- [Problem to solve] Please render every line of the records below as a Markdown table with the columns Row and Line, numbering each row and skipping blank lines. Leave the pictures out.

(begin)

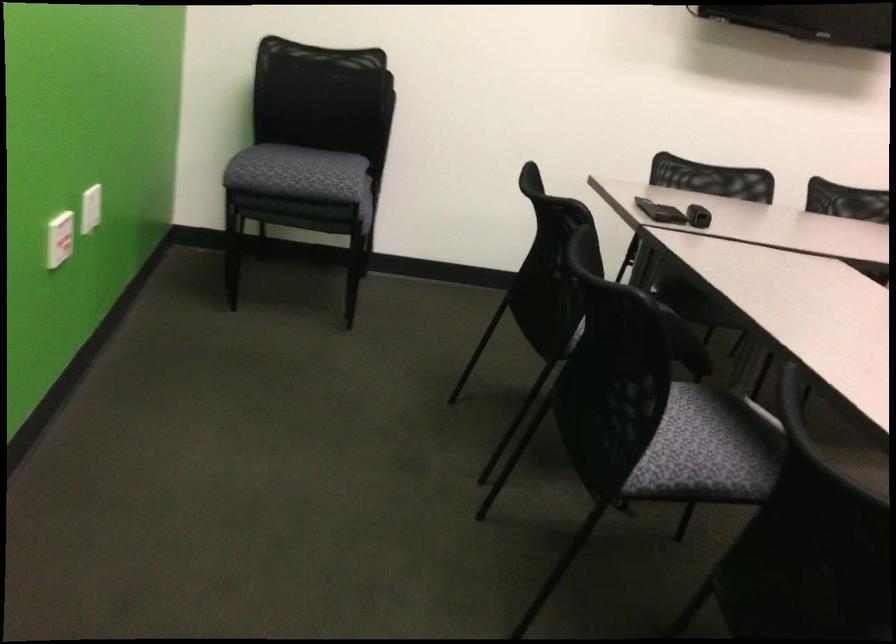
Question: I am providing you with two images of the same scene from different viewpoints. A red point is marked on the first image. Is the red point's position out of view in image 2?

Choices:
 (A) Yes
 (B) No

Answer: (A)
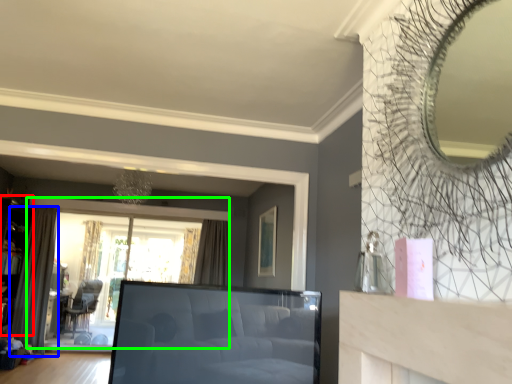
Question: Based on their relative distances, which object is farther from shelf (highlighted by a red box)? Choose from curtain (highlighted by a blue box) and window (highlighted by a green box).

Choices:
 (A) curtain
 (B) window

Answer: (B)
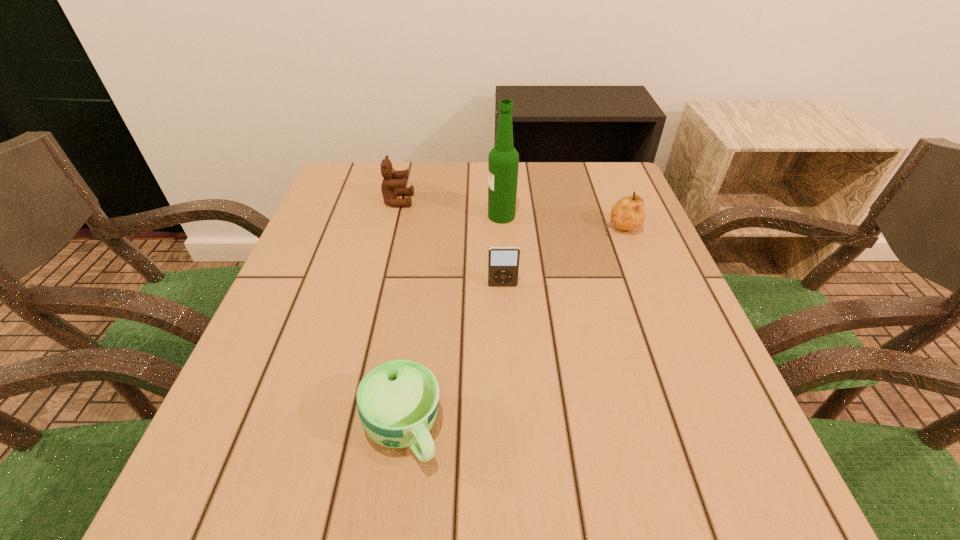
What are the coordinates of `vacant space located 0.060m on the front-facing side of the iPod` in the screenshot? It's located at (504, 309).

Locate an element on the screen. The image size is (960, 540). vacant space located 0.240m on the back of the cup is located at coordinates (422, 287).

The height and width of the screenshot is (540, 960). What are the coordinates of `beer bottle situated at the far edge` in the screenshot? It's located at (503, 161).

Identify the location of teddy bear located at the far edge. (394, 184).

Where is `object situated at the near edge`? The width and height of the screenshot is (960, 540). object situated at the near edge is located at coordinates (397, 400).

Where is `object that is positioned at the left edge`? object that is positioned at the left edge is located at coordinates (394, 184).

This screenshot has width=960, height=540. Identify the location of object positioned at the right edge. (628, 213).

The image size is (960, 540). Identify the location of object positioned at the far left corner. (394, 184).

Identify the location of vacant space at the far edge of the desktop. (428, 162).

Locate an element on the screen. free location at the near edge of the desktop is located at coordinates (518, 504).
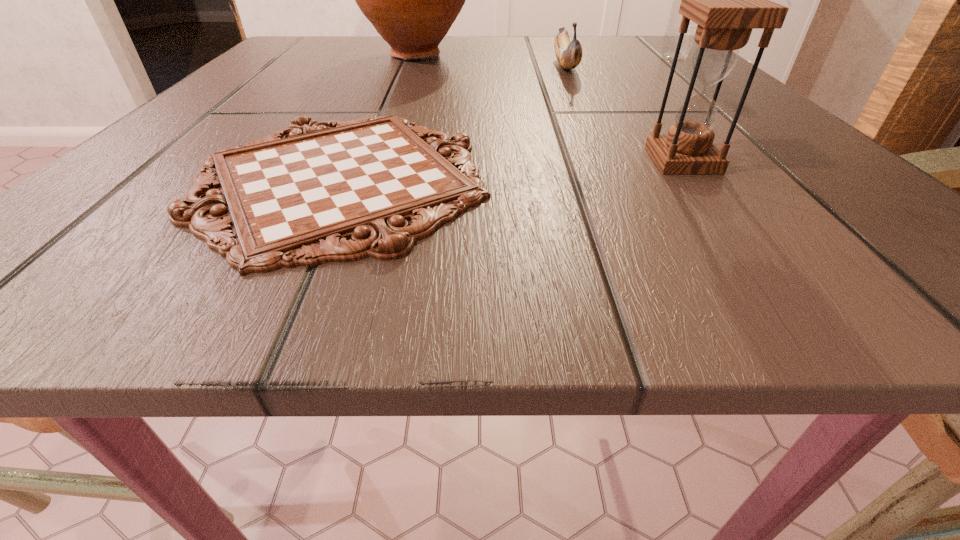
Where is `vacant area that lies between the pottery and the chessboard`? vacant area that lies between the pottery and the chessboard is located at coordinates (378, 117).

The height and width of the screenshot is (540, 960). I want to click on free space between the second object from right to left and the banana, so click(624, 113).

At what (x,y) coordinates should I click in order to perform the action: click on unoccupied position between the third tallest object and the third object from left to right. Please return your answer as a coordinate pair (x, y). This screenshot has width=960, height=540. Looking at the image, I should click on (624, 113).

In order to click on free space that is in between the water bottle and the pottery in this screenshot , I will do `click(545, 57)`.

Identify the location of free area in between the third object from left to right and the hourglass. The image size is (960, 540). (624, 113).

In order to click on free space that is in between the pottery and the rightmost object in this screenshot , I will do `click(545, 57)`.

This screenshot has width=960, height=540. I want to click on empty space that is in between the shortest object and the third object from left to right, so click(452, 122).

Identify the location of object that is the third closest to the rightmost object. (727, 0).

Identify which object is the fourth nearest to the pottery. Please provide its 2D coordinates. Your answer should be formatted as a tuple, i.e. [(x, y)], where the tuple contains the x and y coordinates of a point satisfying the conditions above.

[(727, 0)]

This screenshot has height=540, width=960. Find the location of `free space that satisfies the following two spatial constraints: 1. on the side of the water bottle with the handle; 2. on the right side of the pottery`. free space that satisfies the following two spatial constraints: 1. on the side of the water bottle with the handle; 2. on the right side of the pottery is located at coordinates (415, 58).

(end)

- [Reply to the task]
| Row | Line |
|---|---|
| 1 | Question: I am providing you with two images of the same scene from different viewpoints. A red point is marked on the first image. Is the red point's position out of view in image 2? |
| 2 | Choices: |
| 3 |  (A) Yes |
| 4 |  (B) No |
| 5 | Answer: (A) |
| 6 | Question: Based on their relative distances, which object is farther from shelf (highlighted by a red box)? Choose from curtain (highlighted by a blue box) and window (highlighted by a green box). |
| 7 | Choices: |
| 8 |  (A) curtain |
| 9 |  (B) window |
| 10 | Answer: (B) |
| 11 | What are the coordinates of `vacant space located 0.060m on the front-facing side of the iPod` in the screenshot? It's located at (504, 309). |
| 12 | Locate an element on the screen. The image size is (960, 540). vacant space located 0.240m on the back of the cup is located at coordinates (422, 287). |
| 13 | The height and width of the screenshot is (540, 960). What are the coordinates of `beer bottle situated at the far edge` in the screenshot? It's located at (503, 161). |
| 14 | Identify the location of teddy bear located at the far edge. (394, 184). |
| 15 | Where is `object situated at the near edge`? The width and height of the screenshot is (960, 540). object situated at the near edge is located at coordinates (397, 400). |
| 16 | Where is `object that is positioned at the left edge`? object that is positioned at the left edge is located at coordinates (394, 184). |
| 17 | This screenshot has width=960, height=540. Identify the location of object positioned at the right edge. (628, 213). |
| 18 | The image size is (960, 540). Identify the location of object positioned at the far left corner. (394, 184). |
| 19 | Identify the location of vacant space at the far edge of the desktop. (428, 162). |
| 20 | Locate an element on the screen. free location at the near edge of the desktop is located at coordinates (518, 504). |
| 21 | Where is `vacant area that lies between the pottery and the chessboard`? vacant area that lies between the pottery and the chessboard is located at coordinates (378, 117). |
| 22 | The height and width of the screenshot is (540, 960). I want to click on free space between the second object from right to left and the banana, so click(624, 113). |
| 23 | At what (x,y) coordinates should I click in order to perform the action: click on unoccupied position between the third tallest object and the third object from left to right. Please return your answer as a coordinate pair (x, y). This screenshot has width=960, height=540. Looking at the image, I should click on (624, 113). |
| 24 | In order to click on free space that is in between the water bottle and the pottery in this screenshot , I will do `click(545, 57)`. |
| 25 | Identify the location of free area in between the third object from left to right and the hourglass. The image size is (960, 540). (624, 113). |
| 26 | In order to click on free space that is in between the pottery and the rightmost object in this screenshot , I will do `click(545, 57)`. |
| 27 | This screenshot has width=960, height=540. I want to click on empty space that is in between the shortest object and the third object from left to right, so click(452, 122). |
| 28 | Identify the location of object that is the third closest to the rightmost object. (727, 0). |
| 29 | Identify which object is the fourth nearest to the pottery. Please provide its 2D coordinates. Your answer should be formatted as a tuple, i.e. [(x, y)], where the tuple contains the x and y coordinates of a point satisfying the conditions above. |
| 30 | [(727, 0)] |
| 31 | This screenshot has height=540, width=960. Find the location of `free space that satisfies the following two spatial constraints: 1. on the side of the water bottle with the handle; 2. on the right side of the pottery`. free space that satisfies the following two spatial constraints: 1. on the side of the water bottle with the handle; 2. on the right side of the pottery is located at coordinates (415, 58). |